Task requirements — Omit any pictures, and restate word for word only the lines from the one with "gray star: moved 1 px right, 4 px down" through the end of the data below.

Supplied records —
——————
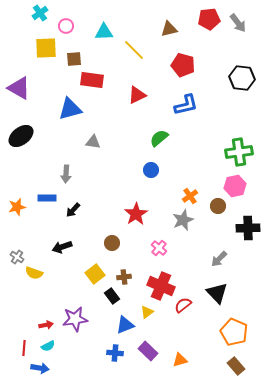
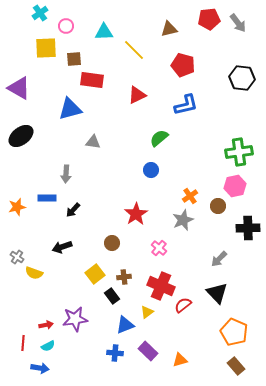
red line at (24, 348): moved 1 px left, 5 px up
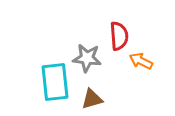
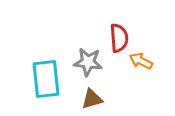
red semicircle: moved 2 px down
gray star: moved 1 px right, 4 px down
cyan rectangle: moved 9 px left, 3 px up
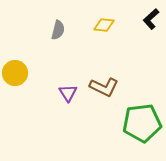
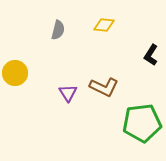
black L-shape: moved 36 px down; rotated 15 degrees counterclockwise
——————
Exercise result —
gray star: moved 1 px right, 4 px down
cyan rectangle: moved 9 px left, 3 px up
black L-shape: moved 36 px down; rotated 15 degrees counterclockwise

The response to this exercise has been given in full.